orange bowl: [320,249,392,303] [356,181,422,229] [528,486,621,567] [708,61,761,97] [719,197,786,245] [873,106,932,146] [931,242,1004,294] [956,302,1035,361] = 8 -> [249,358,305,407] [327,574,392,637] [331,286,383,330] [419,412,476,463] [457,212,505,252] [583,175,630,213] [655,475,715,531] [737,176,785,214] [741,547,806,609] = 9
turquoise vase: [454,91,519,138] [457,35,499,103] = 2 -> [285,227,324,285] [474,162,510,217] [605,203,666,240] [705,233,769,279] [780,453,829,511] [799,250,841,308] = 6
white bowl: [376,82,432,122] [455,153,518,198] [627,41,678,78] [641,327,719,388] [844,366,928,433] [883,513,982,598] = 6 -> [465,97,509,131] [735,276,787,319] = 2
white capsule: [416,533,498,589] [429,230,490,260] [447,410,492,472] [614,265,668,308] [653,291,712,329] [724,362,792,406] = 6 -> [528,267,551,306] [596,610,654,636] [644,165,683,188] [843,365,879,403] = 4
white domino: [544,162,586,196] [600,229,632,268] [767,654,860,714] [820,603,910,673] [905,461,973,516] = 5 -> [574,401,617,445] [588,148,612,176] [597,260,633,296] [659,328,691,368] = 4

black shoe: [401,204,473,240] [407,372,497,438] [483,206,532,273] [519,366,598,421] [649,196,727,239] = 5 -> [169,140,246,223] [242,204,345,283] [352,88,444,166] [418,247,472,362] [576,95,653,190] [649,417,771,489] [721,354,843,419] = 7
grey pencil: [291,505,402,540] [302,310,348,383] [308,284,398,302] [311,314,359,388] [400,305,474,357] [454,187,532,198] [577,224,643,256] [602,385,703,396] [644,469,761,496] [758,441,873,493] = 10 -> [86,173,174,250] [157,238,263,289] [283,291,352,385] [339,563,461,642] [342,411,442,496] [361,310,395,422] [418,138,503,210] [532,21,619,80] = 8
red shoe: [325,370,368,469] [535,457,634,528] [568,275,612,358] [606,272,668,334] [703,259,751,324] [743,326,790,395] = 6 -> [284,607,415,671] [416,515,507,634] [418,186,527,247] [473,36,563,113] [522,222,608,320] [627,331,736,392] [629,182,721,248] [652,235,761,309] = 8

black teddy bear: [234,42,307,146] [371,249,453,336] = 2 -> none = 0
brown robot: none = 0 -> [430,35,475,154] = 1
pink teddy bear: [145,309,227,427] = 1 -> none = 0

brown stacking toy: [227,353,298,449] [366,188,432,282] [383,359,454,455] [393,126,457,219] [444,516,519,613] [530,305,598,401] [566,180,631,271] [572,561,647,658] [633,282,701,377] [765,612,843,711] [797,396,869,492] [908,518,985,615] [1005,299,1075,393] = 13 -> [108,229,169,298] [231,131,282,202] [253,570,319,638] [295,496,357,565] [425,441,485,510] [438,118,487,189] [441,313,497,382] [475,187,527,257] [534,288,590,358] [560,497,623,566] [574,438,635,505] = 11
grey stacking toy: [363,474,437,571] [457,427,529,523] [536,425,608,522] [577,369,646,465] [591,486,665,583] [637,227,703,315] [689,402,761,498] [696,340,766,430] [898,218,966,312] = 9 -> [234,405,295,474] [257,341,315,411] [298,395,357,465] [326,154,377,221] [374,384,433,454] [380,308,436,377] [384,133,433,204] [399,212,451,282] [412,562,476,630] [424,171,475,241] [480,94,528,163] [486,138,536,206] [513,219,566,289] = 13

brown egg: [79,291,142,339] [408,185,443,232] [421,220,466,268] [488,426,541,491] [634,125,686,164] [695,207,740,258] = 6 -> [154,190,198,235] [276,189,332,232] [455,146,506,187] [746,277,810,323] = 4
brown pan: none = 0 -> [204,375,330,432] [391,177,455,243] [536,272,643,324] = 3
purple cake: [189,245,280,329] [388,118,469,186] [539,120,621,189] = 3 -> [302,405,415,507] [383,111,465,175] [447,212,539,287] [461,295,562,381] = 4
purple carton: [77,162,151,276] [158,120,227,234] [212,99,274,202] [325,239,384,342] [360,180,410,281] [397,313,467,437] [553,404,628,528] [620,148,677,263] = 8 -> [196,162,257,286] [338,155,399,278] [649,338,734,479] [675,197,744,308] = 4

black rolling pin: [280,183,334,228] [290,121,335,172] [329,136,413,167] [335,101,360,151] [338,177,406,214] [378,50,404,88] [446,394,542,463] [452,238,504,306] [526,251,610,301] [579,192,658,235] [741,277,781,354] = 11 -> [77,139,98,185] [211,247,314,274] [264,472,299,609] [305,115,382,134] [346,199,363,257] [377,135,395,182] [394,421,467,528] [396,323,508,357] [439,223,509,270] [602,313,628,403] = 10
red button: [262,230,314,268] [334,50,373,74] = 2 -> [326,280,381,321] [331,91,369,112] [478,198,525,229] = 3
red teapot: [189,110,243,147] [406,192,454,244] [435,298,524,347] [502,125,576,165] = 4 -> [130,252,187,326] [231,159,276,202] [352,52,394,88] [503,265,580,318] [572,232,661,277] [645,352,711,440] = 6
○ ○ ○ ○ ○
**Request**: Top to bottom, set down the entries above word for word.

**Answer to this exercise**:
orange bowl: [320,249,392,303] [356,181,422,229] [528,486,621,567] [708,61,761,97] [719,197,786,245] [873,106,932,146] [931,242,1004,294] [956,302,1035,361] = 8 -> [249,358,305,407] [327,574,392,637] [331,286,383,330] [419,412,476,463] [457,212,505,252] [583,175,630,213] [655,475,715,531] [737,176,785,214] [741,547,806,609] = 9
turquoise vase: [454,91,519,138] [457,35,499,103] = 2 -> [285,227,324,285] [474,162,510,217] [605,203,666,240] [705,233,769,279] [780,453,829,511] [799,250,841,308] = 6
white bowl: [376,82,432,122] [455,153,518,198] [627,41,678,78] [641,327,719,388] [844,366,928,433] [883,513,982,598] = 6 -> [465,97,509,131] [735,276,787,319] = 2
white capsule: [416,533,498,589] [429,230,490,260] [447,410,492,472] [614,265,668,308] [653,291,712,329] [724,362,792,406] = 6 -> [528,267,551,306] [596,610,654,636] [644,165,683,188] [843,365,879,403] = 4
white domino: [544,162,586,196] [600,229,632,268] [767,654,860,714] [820,603,910,673] [905,461,973,516] = 5 -> [574,401,617,445] [588,148,612,176] [597,260,633,296] [659,328,691,368] = 4

black shoe: [401,204,473,240] [407,372,497,438] [483,206,532,273] [519,366,598,421] [649,196,727,239] = 5 -> [169,140,246,223] [242,204,345,283] [352,88,444,166] [418,247,472,362] [576,95,653,190] [649,417,771,489] [721,354,843,419] = 7
grey pencil: [291,505,402,540] [302,310,348,383] [308,284,398,302] [311,314,359,388] [400,305,474,357] [454,187,532,198] [577,224,643,256] [602,385,703,396] [644,469,761,496] [758,441,873,493] = 10 -> [86,173,174,250] [157,238,263,289] [283,291,352,385] [339,563,461,642] [342,411,442,496] [361,310,395,422] [418,138,503,210] [532,21,619,80] = 8
red shoe: [325,370,368,469] [535,457,634,528] [568,275,612,358] [606,272,668,334] [703,259,751,324] [743,326,790,395] = 6 -> [284,607,415,671] [416,515,507,634] [418,186,527,247] [473,36,563,113] [522,222,608,320] [627,331,736,392] [629,182,721,248] [652,235,761,309] = 8

black teddy bear: [234,42,307,146] [371,249,453,336] = 2 -> none = 0
brown robot: none = 0 -> [430,35,475,154] = 1
pink teddy bear: [145,309,227,427] = 1 -> none = 0

brown stacking toy: [227,353,298,449] [366,188,432,282] [383,359,454,455] [393,126,457,219] [444,516,519,613] [530,305,598,401] [566,180,631,271] [572,561,647,658] [633,282,701,377] [765,612,843,711] [797,396,869,492] [908,518,985,615] [1005,299,1075,393] = 13 -> [108,229,169,298] [231,131,282,202] [253,570,319,638] [295,496,357,565] [425,441,485,510] [438,118,487,189] [441,313,497,382] [475,187,527,257] [534,288,590,358] [560,497,623,566] [574,438,635,505] = 11
grey stacking toy: [363,474,437,571] [457,427,529,523] [536,425,608,522] [577,369,646,465] [591,486,665,583] [637,227,703,315] [689,402,761,498] [696,340,766,430] [898,218,966,312] = 9 -> [234,405,295,474] [257,341,315,411] [298,395,357,465] [326,154,377,221] [374,384,433,454] [380,308,436,377] [384,133,433,204] [399,212,451,282] [412,562,476,630] [424,171,475,241] [480,94,528,163] [486,138,536,206] [513,219,566,289] = 13

brown egg: [79,291,142,339] [408,185,443,232] [421,220,466,268] [488,426,541,491] [634,125,686,164] [695,207,740,258] = 6 -> [154,190,198,235] [276,189,332,232] [455,146,506,187] [746,277,810,323] = 4
brown pan: none = 0 -> [204,375,330,432] [391,177,455,243] [536,272,643,324] = 3
purple cake: [189,245,280,329] [388,118,469,186] [539,120,621,189] = 3 -> [302,405,415,507] [383,111,465,175] [447,212,539,287] [461,295,562,381] = 4
purple carton: [77,162,151,276] [158,120,227,234] [212,99,274,202] [325,239,384,342] [360,180,410,281] [397,313,467,437] [553,404,628,528] [620,148,677,263] = 8 -> [196,162,257,286] [338,155,399,278] [649,338,734,479] [675,197,744,308] = 4

black rolling pin: [280,183,334,228] [290,121,335,172] [329,136,413,167] [335,101,360,151] [338,177,406,214] [378,50,404,88] [446,394,542,463] [452,238,504,306] [526,251,610,301] [579,192,658,235] [741,277,781,354] = 11 -> [77,139,98,185] [211,247,314,274] [264,472,299,609] [305,115,382,134] [346,199,363,257] [377,135,395,182] [394,421,467,528] [396,323,508,357] [439,223,509,270] [602,313,628,403] = 10
red button: [262,230,314,268] [334,50,373,74] = 2 -> [326,280,381,321] [331,91,369,112] [478,198,525,229] = 3
red teapot: [189,110,243,147] [406,192,454,244] [435,298,524,347] [502,125,576,165] = 4 -> [130,252,187,326] [231,159,276,202] [352,52,394,88] [503,265,580,318] [572,232,661,277] [645,352,711,440] = 6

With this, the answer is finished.